[PROBLEM TO SOLVE]
Exact copy, no pictures: reproduce the lines from the one that holds "J3 pin 1: DGND -> VBUS" through the end of the entries.

(Version comparison data)
=====
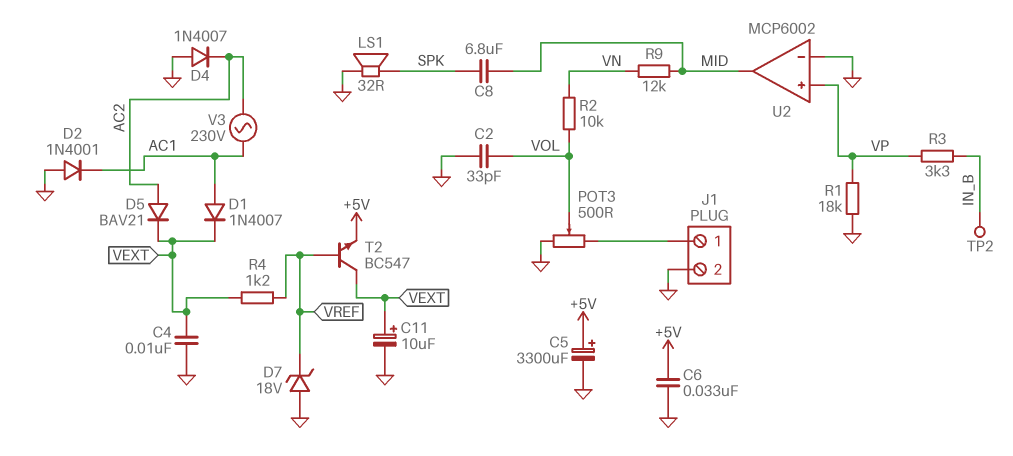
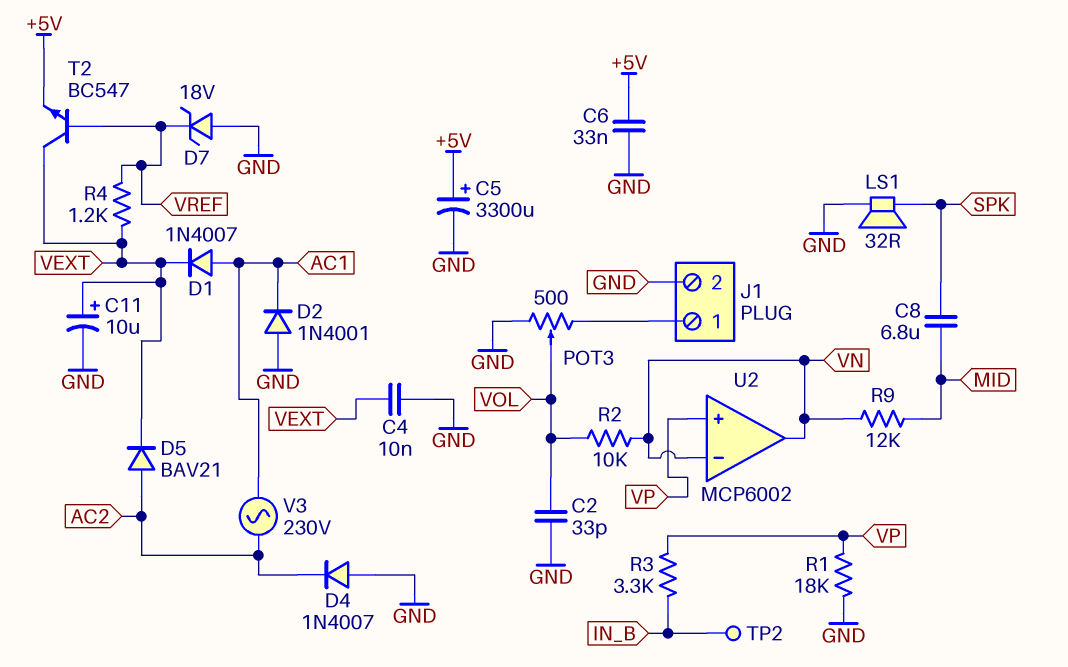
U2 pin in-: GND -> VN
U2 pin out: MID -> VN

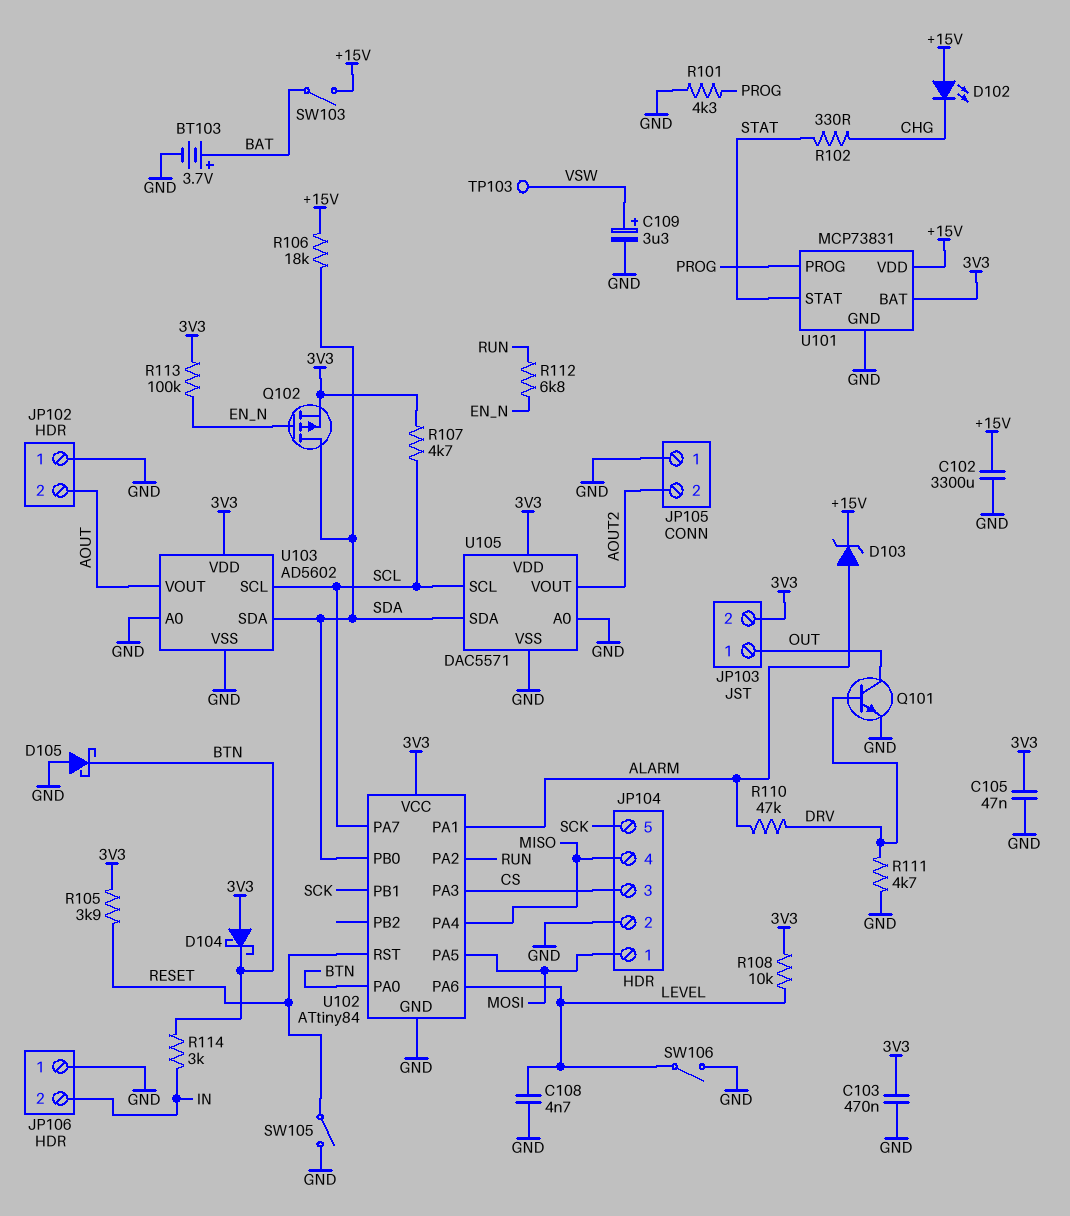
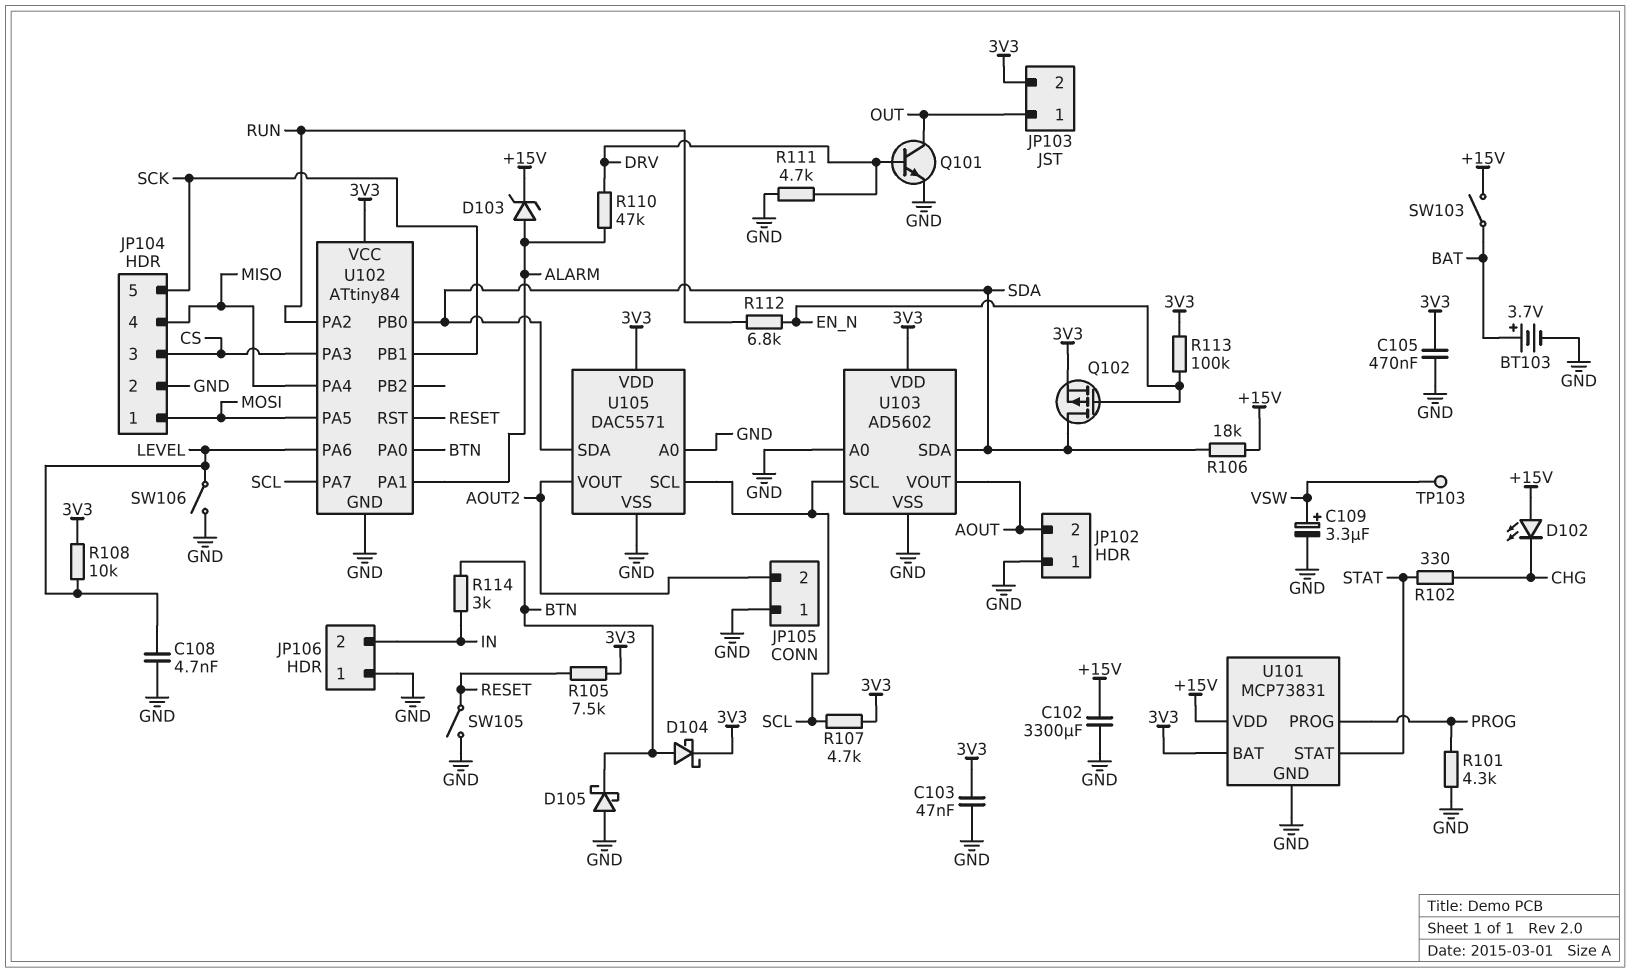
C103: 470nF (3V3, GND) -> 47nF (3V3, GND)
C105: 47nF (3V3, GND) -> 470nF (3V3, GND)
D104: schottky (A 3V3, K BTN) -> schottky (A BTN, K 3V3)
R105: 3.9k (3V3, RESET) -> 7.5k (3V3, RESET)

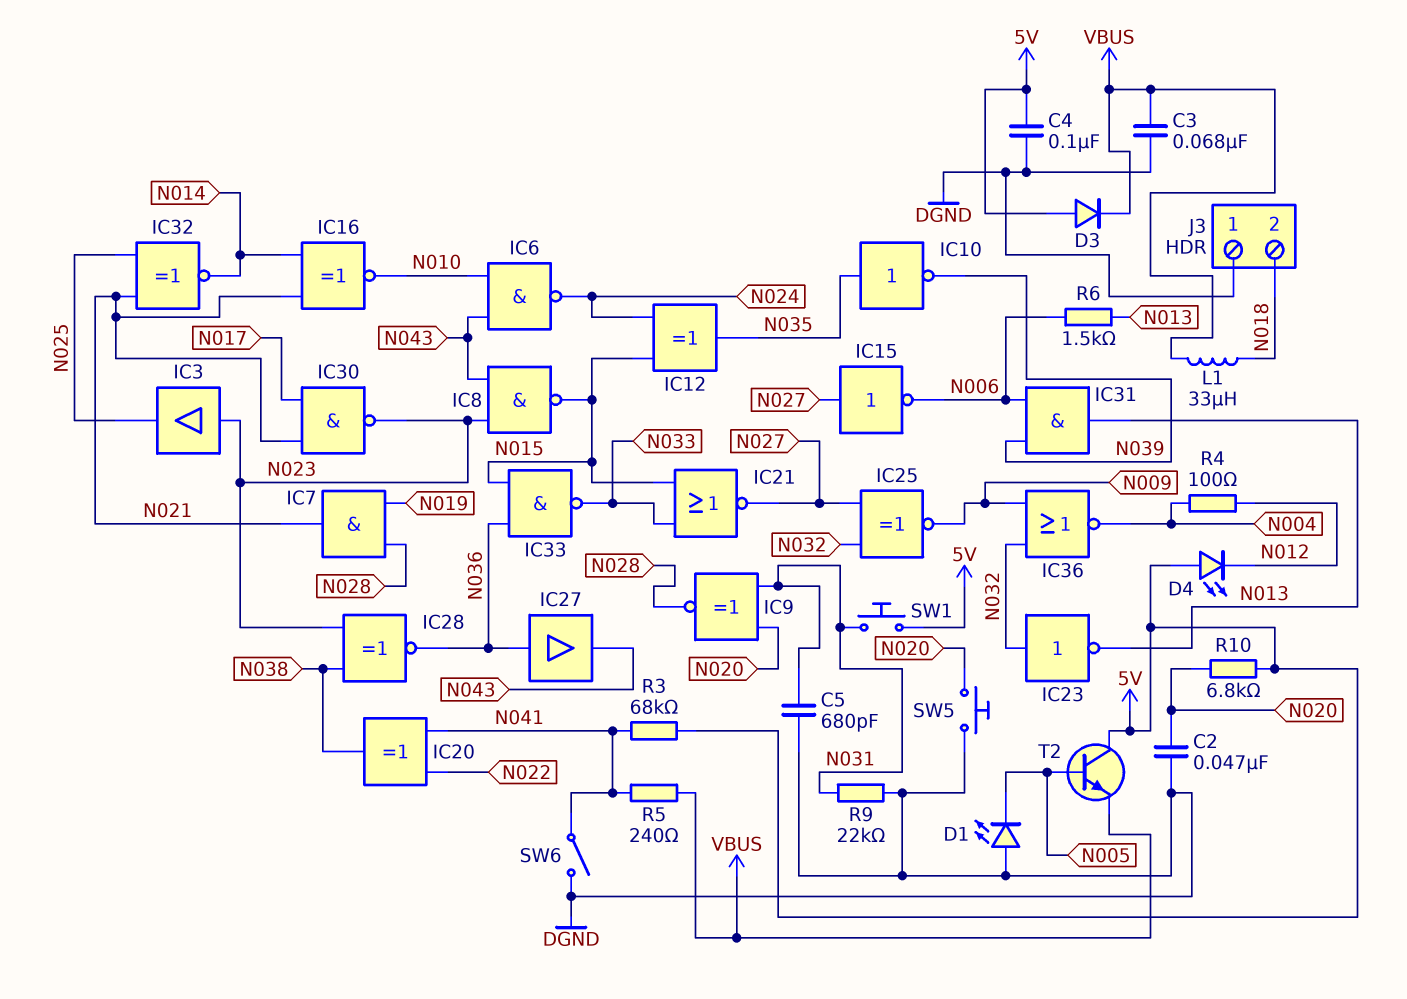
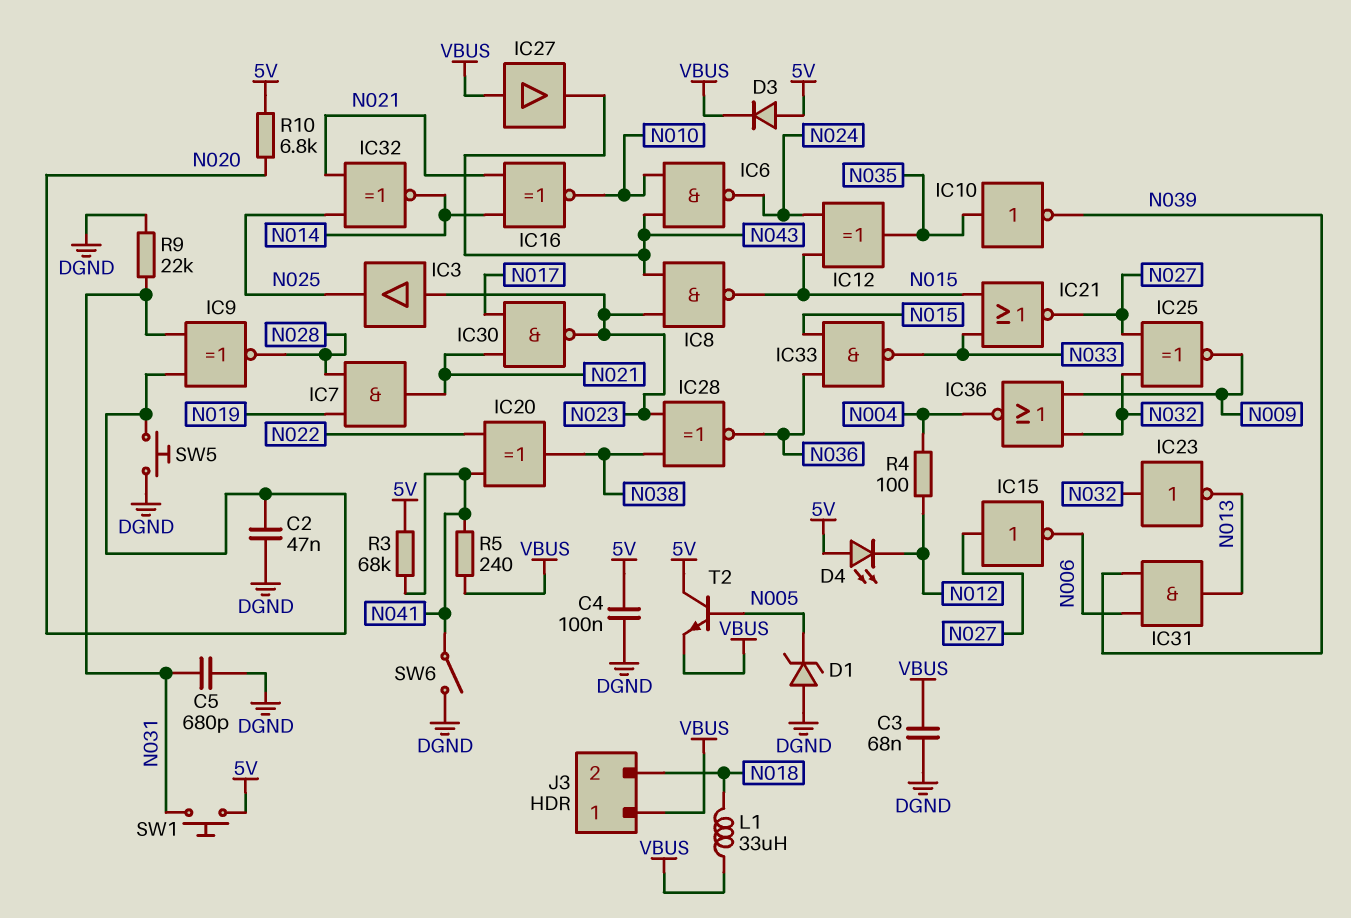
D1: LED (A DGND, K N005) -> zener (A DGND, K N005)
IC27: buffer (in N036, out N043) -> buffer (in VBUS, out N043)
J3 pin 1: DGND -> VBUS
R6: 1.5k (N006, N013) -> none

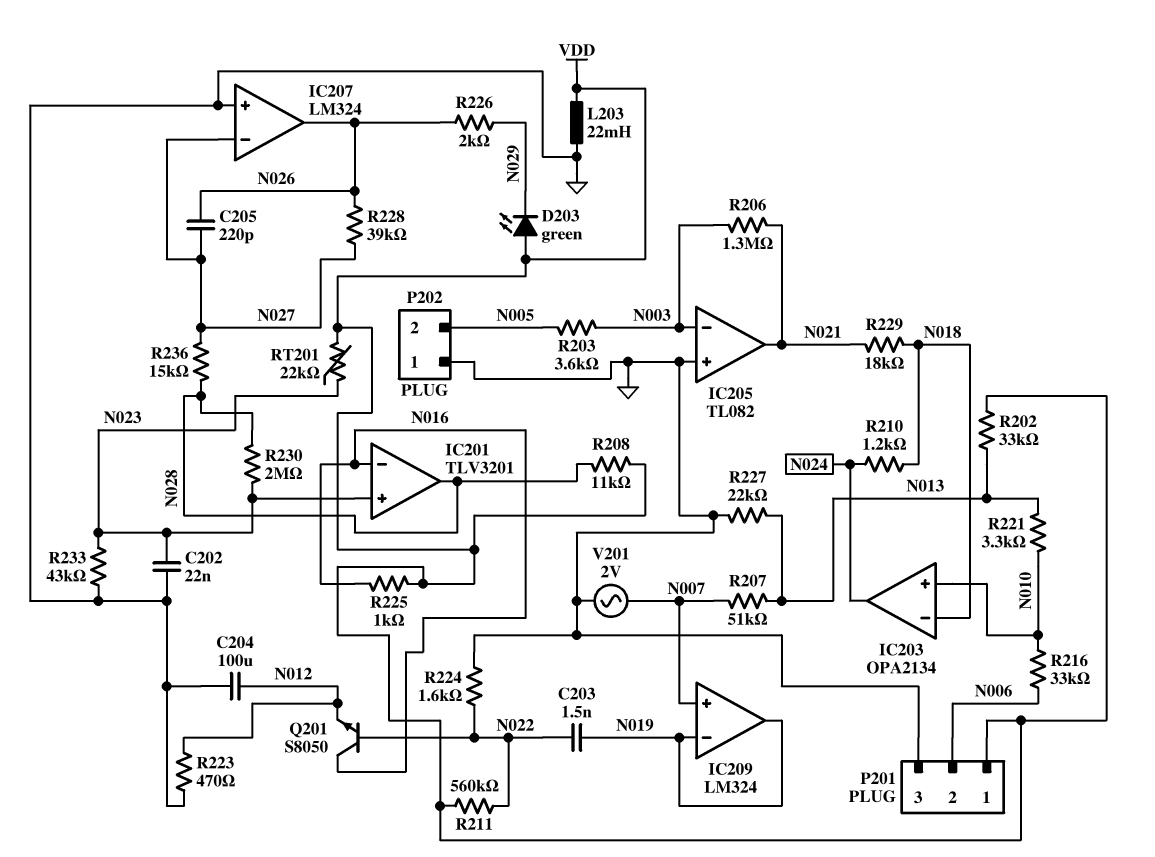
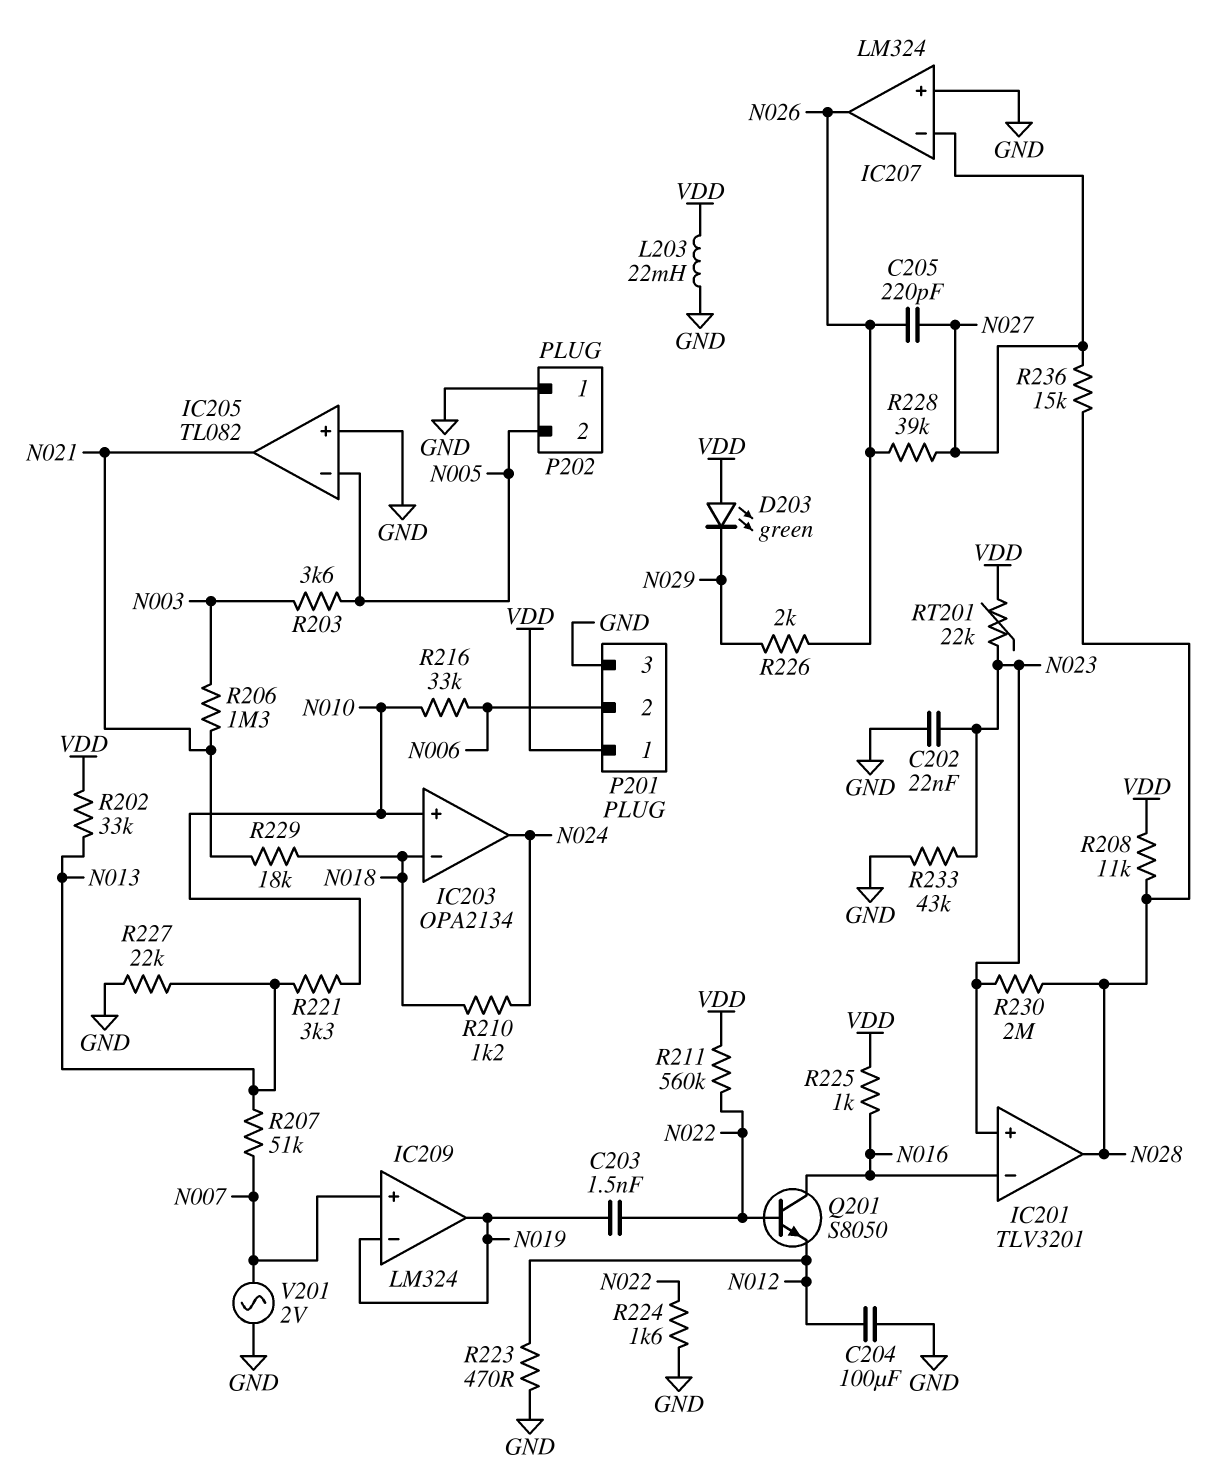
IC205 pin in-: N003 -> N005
=====
[SOLUTION TO THE PROBLEM]
J3 pin 1: DGND -> VBUS
R6: 1.5k (N006, N013) -> none

IC205 pin in-: N003 -> N005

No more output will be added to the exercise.